[[ Data for the task open ]]

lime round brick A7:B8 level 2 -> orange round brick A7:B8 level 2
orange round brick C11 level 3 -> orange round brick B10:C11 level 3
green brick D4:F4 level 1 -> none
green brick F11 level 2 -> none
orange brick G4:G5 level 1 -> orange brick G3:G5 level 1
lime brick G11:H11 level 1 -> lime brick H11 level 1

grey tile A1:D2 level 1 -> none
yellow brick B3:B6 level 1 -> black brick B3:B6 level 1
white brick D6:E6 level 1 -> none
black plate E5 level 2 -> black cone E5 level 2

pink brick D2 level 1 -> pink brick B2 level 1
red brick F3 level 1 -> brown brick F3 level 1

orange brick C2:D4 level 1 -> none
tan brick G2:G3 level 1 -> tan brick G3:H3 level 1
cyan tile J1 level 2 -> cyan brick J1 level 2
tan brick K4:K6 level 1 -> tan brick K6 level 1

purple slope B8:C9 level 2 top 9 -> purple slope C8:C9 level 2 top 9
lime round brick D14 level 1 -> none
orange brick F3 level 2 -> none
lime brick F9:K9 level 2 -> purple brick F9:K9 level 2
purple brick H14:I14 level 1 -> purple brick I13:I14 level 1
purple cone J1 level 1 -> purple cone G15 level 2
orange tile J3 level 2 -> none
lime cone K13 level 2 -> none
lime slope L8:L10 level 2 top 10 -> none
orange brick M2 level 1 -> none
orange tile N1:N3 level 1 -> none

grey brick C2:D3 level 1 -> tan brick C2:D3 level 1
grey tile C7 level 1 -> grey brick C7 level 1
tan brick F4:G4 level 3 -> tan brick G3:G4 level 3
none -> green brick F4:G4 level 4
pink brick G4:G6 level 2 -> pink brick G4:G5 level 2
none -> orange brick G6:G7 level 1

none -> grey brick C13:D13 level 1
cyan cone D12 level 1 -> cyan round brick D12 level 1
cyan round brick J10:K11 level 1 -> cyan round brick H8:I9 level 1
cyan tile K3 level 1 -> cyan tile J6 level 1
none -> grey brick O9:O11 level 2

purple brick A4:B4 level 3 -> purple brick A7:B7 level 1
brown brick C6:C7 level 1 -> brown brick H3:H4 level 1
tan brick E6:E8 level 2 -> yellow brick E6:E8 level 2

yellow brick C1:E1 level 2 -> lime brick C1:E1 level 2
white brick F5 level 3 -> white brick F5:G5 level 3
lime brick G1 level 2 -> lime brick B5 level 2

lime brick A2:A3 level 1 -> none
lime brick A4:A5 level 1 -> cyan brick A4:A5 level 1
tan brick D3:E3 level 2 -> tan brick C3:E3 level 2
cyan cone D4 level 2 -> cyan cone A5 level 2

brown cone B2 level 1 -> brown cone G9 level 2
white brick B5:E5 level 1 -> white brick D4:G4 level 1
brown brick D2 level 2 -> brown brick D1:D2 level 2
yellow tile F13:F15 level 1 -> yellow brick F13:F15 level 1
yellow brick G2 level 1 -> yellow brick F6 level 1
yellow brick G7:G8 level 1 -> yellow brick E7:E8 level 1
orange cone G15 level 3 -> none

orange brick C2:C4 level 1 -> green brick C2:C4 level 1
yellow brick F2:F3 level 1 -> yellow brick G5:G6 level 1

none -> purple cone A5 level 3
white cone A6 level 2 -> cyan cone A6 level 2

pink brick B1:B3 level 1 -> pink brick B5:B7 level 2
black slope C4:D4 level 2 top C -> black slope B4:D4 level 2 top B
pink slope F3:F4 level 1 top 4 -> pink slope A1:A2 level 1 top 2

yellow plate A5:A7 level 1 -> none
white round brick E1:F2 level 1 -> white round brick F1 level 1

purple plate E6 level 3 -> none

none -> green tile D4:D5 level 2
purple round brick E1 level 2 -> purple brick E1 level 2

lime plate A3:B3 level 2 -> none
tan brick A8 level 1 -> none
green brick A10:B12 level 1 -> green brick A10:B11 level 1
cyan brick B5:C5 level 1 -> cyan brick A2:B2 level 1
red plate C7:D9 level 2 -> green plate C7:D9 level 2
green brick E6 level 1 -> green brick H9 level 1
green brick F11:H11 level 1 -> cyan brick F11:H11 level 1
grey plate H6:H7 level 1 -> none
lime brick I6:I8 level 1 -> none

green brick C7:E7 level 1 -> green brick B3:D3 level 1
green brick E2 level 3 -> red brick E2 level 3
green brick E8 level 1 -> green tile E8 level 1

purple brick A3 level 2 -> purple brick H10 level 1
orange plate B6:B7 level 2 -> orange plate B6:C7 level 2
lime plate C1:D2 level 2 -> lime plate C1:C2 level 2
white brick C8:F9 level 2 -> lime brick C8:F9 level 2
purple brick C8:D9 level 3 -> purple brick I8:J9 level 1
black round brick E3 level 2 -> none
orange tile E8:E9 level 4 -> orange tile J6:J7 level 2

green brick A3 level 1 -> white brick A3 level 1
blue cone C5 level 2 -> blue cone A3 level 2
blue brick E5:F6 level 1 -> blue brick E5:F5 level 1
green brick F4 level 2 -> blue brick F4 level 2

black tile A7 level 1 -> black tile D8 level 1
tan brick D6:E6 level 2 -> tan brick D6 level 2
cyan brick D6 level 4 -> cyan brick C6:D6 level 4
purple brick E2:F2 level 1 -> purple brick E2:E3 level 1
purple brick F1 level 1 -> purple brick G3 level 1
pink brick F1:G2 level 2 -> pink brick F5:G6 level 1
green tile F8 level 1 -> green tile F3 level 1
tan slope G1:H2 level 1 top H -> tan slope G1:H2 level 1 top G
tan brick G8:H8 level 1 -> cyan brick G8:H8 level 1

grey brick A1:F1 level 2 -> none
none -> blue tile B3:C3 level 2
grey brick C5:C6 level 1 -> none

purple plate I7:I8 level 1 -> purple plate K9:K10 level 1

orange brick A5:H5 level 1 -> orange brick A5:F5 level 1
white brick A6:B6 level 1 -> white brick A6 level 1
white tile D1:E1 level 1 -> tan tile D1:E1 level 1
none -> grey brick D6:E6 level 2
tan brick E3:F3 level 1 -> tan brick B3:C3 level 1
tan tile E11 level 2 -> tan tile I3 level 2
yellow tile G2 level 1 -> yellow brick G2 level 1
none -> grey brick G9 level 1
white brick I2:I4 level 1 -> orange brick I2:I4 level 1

[[ Data for the task closed ]]

_Directions for this task_: The entries above need to be repeated in full, exactly as written.

_Answer to the problem_:
lime round brick A7:B8 level 2 -> orange round brick A7:B8 level 2
orange round brick C11 level 3 -> orange round brick B10:C11 level 3
green brick D4:F4 level 1 -> none
green brick F11 level 2 -> none
orange brick G4:G5 level 1 -> orange brick G3:G5 level 1
lime brick G11:H11 level 1 -> lime brick H11 level 1

grey tile A1:D2 level 1 -> none
yellow brick B3:B6 level 1 -> black brick B3:B6 level 1
white brick D6:E6 level 1 -> none
black plate E5 level 2 -> black cone E5 level 2

pink brick D2 level 1 -> pink brick B2 level 1
red brick F3 level 1 -> brown brick F3 level 1

orange brick C2:D4 level 1 -> none
tan brick G2:G3 level 1 -> tan brick G3:H3 level 1
cyan tile J1 level 2 -> cyan brick J1 level 2
tan brick K4:K6 level 1 -> tan brick K6 level 1

purple slope B8:C9 level 2 top 9 -> purple slope C8:C9 level 2 top 9
lime round brick D14 level 1 -> none
orange brick F3 level 2 -> none
lime brick F9:K9 level 2 -> purple brick F9:K9 level 2
purple brick H14:I14 level 1 -> purple brick I13:I14 level 1
purple cone J1 level 1 -> purple cone G15 level 2
orange tile J3 level 2 -> none
lime cone K13 level 2 -> none
lime slope L8:L10 level 2 top 10 -> none
orange brick M2 level 1 -> none
orange tile N1:N3 level 1 -> none

grey brick C2:D3 level 1 -> tan brick C2:D3 level 1
grey tile C7 level 1 -> grey brick C7 level 1
tan brick F4:G4 level 3 -> tan brick G3:G4 level 3
none -> green brick F4:G4 level 4
pink brick G4:G6 level 2 -> pink brick G4:G5 level 2
none -> orange brick G6:G7 level 1

none -> grey brick C13:D13 level 1
cyan cone D12 level 1 -> cyan round brick D12 level 1
cyan round brick J10:K11 level 1 -> cyan round brick H8:I9 level 1
cyan tile K3 level 1 -> cyan tile J6 level 1
none -> grey brick O9:O11 level 2

purple brick A4:B4 level 3 -> purple brick A7:B7 level 1
brown brick C6:C7 level 1 -> brown brick H3:H4 level 1
tan brick E6:E8 level 2 -> yellow brick E6:E8 level 2

yellow brick C1:E1 level 2 -> lime brick C1:E1 level 2
white brick F5 level 3 -> white brick F5:G5 level 3
lime brick G1 level 2 -> lime brick B5 level 2

lime brick A2:A3 level 1 -> none
lime brick A4:A5 level 1 -> cyan brick A4:A5 level 1
tan brick D3:E3 level 2 -> tan brick C3:E3 level 2
cyan cone D4 level 2 -> cyan cone A5 level 2

brown cone B2 level 1 -> brown cone G9 level 2
white brick B5:E5 level 1 -> white brick D4:G4 level 1
brown brick D2 level 2 -> brown brick D1:D2 level 2
yellow tile F13:F15 level 1 -> yellow brick F13:F15 level 1
yellow brick G2 level 1 -> yellow brick F6 level 1
yellow brick G7:G8 level 1 -> yellow brick E7:E8 level 1
orange cone G15 level 3 -> none

orange brick C2:C4 level 1 -> green brick C2:C4 level 1
yellow brick F2:F3 level 1 -> yellow brick G5:G6 level 1

none -> purple cone A5 level 3
white cone A6 level 2 -> cyan cone A6 level 2

pink brick B1:B3 level 1 -> pink brick B5:B7 level 2
black slope C4:D4 level 2 top C -> black slope B4:D4 level 2 top B
pink slope F3:F4 level 1 top 4 -> pink slope A1:A2 level 1 top 2

yellow plate A5:A7 level 1 -> none
white round brick E1:F2 level 1 -> white round brick F1 level 1

purple plate E6 level 3 -> none

none -> green tile D4:D5 level 2
purple round brick E1 level 2 -> purple brick E1 level 2

lime plate A3:B3 level 2 -> none
tan brick A8 level 1 -> none
green brick A10:B12 level 1 -> green brick A10:B11 level 1
cyan brick B5:C5 level 1 -> cyan brick A2:B2 level 1
red plate C7:D9 level 2 -> green plate C7:D9 level 2
green brick E6 level 1 -> green brick H9 level 1
green brick F11:H11 level 1 -> cyan brick F11:H11 level 1
grey plate H6:H7 level 1 -> none
lime brick I6:I8 level 1 -> none

green brick C7:E7 level 1 -> green brick B3:D3 level 1
green brick E2 level 3 -> red brick E2 level 3
green brick E8 level 1 -> green tile E8 level 1

purple brick A3 level 2 -> purple brick H10 level 1
orange plate B6:B7 level 2 -> orange plate B6:C7 level 2
lime plate C1:D2 level 2 -> lime plate C1:C2 level 2
white brick C8:F9 level 2 -> lime brick C8:F9 level 2
purple brick C8:D9 level 3 -> purple brick I8:J9 level 1
black round brick E3 level 2 -> none
orange tile E8:E9 level 4 -> orange tile J6:J7 level 2

green brick A3 level 1 -> white brick A3 level 1
blue cone C5 level 2 -> blue cone A3 level 2
blue brick E5:F6 level 1 -> blue brick E5:F5 level 1
green brick F4 level 2 -> blue brick F4 level 2

black tile A7 level 1 -> black tile D8 level 1
tan brick D6:E6 level 2 -> tan brick D6 level 2
cyan brick D6 level 4 -> cyan brick C6:D6 level 4
purple brick E2:F2 level 1 -> purple brick E2:E3 level 1
purple brick F1 level 1 -> purple brick G3 level 1
pink brick F1:G2 level 2 -> pink brick F5:G6 level 1
green tile F8 level 1 -> green tile F3 level 1
tan slope G1:H2 level 1 top H -> tan slope G1:H2 level 1 top G
tan brick G8:H8 level 1 -> cyan brick G8:H8 level 1

grey brick A1:F1 level 2 -> none
none -> blue tile B3:C3 level 2
grey brick C5:C6 level 1 -> none

purple plate I7:I8 level 1 -> purple plate K9:K10 level 1

orange brick A5:H5 level 1 -> orange brick A5:F5 level 1
white brick A6:B6 level 1 -> white brick A6 level 1
white tile D1:E1 level 1 -> tan tile D1:E1 level 1
none -> grey brick D6:E6 level 2
tan brick E3:F3 level 1 -> tan brick B3:C3 level 1
tan tile E11 level 2 -> tan tile I3 level 2
yellow tile G2 level 1 -> yellow brick G2 level 1
none -> grey brick G9 level 1
white brick I2:I4 level 1 -> orange brick I2:I4 level 1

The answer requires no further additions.